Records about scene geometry
##############################

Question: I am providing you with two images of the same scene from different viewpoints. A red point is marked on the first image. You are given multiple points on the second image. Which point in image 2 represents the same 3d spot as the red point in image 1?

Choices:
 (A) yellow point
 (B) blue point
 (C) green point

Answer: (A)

##############################

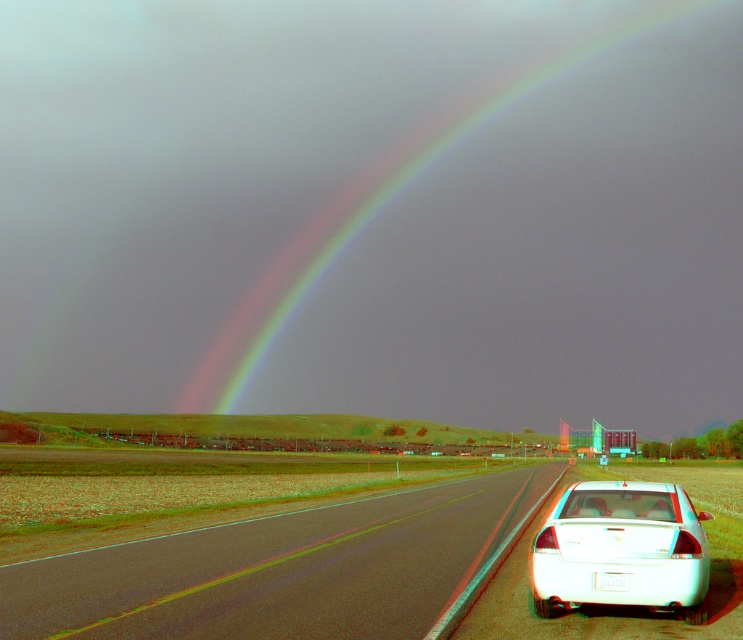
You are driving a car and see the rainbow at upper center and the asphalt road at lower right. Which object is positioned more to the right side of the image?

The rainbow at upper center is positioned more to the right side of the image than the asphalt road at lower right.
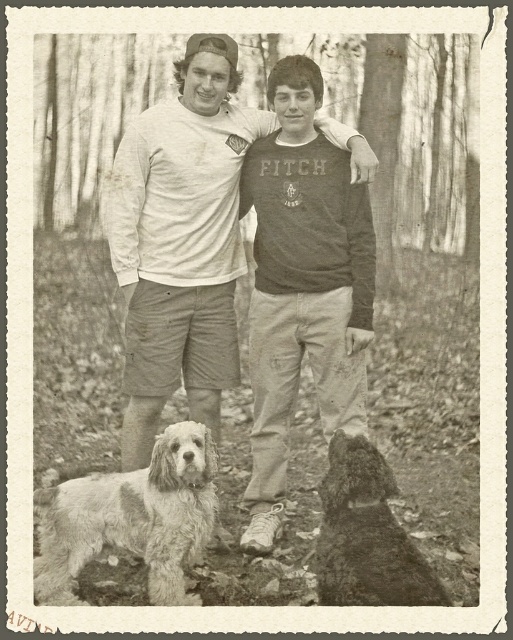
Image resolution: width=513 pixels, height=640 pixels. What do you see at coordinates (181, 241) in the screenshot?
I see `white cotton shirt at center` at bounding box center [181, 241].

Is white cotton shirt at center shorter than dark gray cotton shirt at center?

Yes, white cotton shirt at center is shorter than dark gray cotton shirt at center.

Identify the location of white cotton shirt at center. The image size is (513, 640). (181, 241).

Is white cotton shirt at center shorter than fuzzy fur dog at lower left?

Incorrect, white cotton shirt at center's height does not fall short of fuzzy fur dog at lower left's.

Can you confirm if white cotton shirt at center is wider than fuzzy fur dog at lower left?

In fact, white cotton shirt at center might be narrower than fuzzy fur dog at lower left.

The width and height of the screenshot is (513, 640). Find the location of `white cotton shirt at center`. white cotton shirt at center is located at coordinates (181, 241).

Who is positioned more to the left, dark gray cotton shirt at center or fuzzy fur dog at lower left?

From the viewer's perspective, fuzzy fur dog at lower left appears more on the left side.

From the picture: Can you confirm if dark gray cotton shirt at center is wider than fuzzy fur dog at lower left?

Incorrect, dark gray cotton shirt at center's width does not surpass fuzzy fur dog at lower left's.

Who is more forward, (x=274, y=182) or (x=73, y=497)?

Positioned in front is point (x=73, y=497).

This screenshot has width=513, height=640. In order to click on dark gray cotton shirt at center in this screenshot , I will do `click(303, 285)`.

##############################

▸ **PROBLEM**: Copy word for word the lines from the one containing "You are driving" through the one containing "Who is more", and leave out the pictures.

▸ **TASK OUTPUT**:
You are driving a car and see the rainbow at upper center and the asphalt road at lower right. Which object is positioned more to the right side of the image?

The rainbow at upper center is positioned more to the right side of the image than the asphalt road at lower right.
Image resolution: width=513 pixels, height=640 pixels. What do you see at coordinates (181, 241) in the screenshot?
I see `white cotton shirt at center` at bounding box center [181, 241].

Is white cotton shirt at center shorter than dark gray cotton shirt at center?

Yes, white cotton shirt at center is shorter than dark gray cotton shirt at center.

Identify the location of white cotton shirt at center. The image size is (513, 640). (181, 241).

Is white cotton shirt at center shorter than fuzzy fur dog at lower left?

Incorrect, white cotton shirt at center's height does not fall short of fuzzy fur dog at lower left's.

Can you confirm if white cotton shirt at center is wider than fuzzy fur dog at lower left?

In fact, white cotton shirt at center might be narrower than fuzzy fur dog at lower left.

The width and height of the screenshot is (513, 640). Find the location of `white cotton shirt at center`. white cotton shirt at center is located at coordinates (181, 241).

Who is positioned more to the left, dark gray cotton shirt at center or fuzzy fur dog at lower left?

From the viewer's perspective, fuzzy fur dog at lower left appears more on the left side.

From the picture: Can you confirm if dark gray cotton shirt at center is wider than fuzzy fur dog at lower left?

Incorrect, dark gray cotton shirt at center's width does not surpass fuzzy fur dog at lower left's.

Who is more forward, (x=274, y=182) or (x=73, y=497)?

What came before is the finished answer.